-- Exercise prompt --
Once the line with "yellow brick D10:D11" is found in the entries below, repeat it and each following line exactly, up to and including the line with "orange tile E5". Add no other lines.

-- Listed entries --
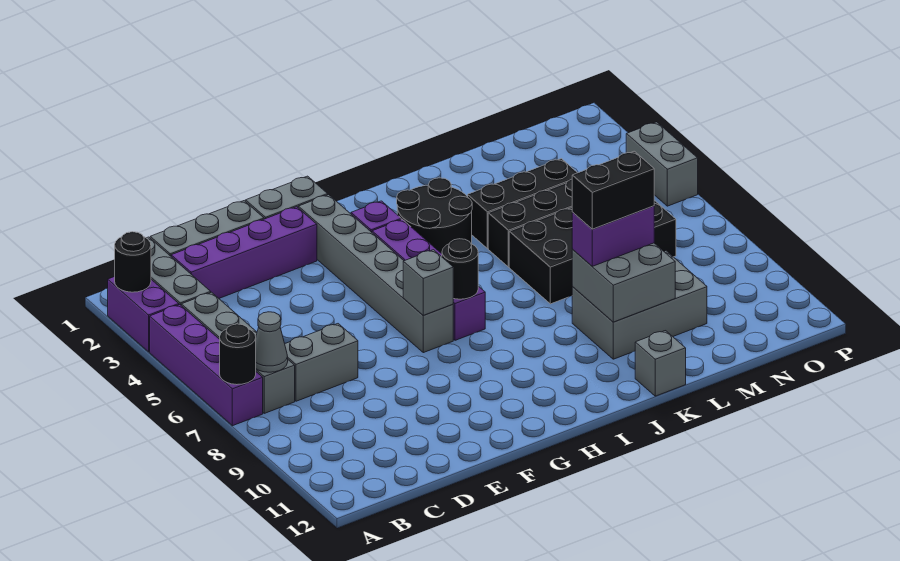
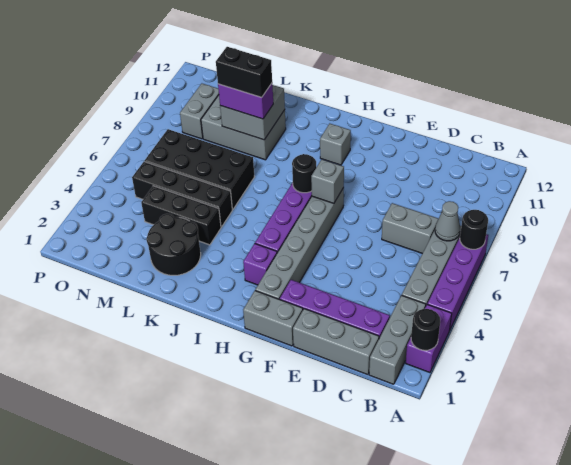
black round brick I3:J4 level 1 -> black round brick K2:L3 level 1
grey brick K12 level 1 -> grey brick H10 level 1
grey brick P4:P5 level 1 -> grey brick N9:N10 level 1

--

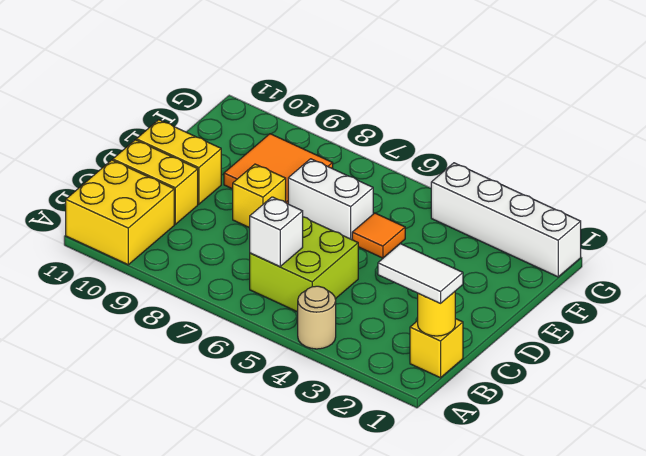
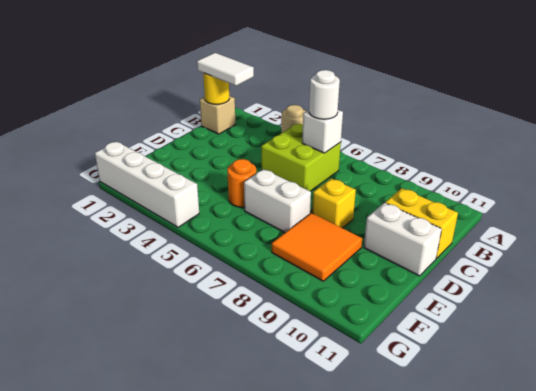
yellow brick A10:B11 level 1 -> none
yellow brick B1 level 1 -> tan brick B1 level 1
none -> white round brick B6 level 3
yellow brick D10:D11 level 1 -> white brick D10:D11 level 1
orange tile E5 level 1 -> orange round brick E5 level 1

-- Solution below --
yellow brick D10:D11 level 1 -> white brick D10:D11 level 1
orange tile E5 level 1 -> orange round brick E5 level 1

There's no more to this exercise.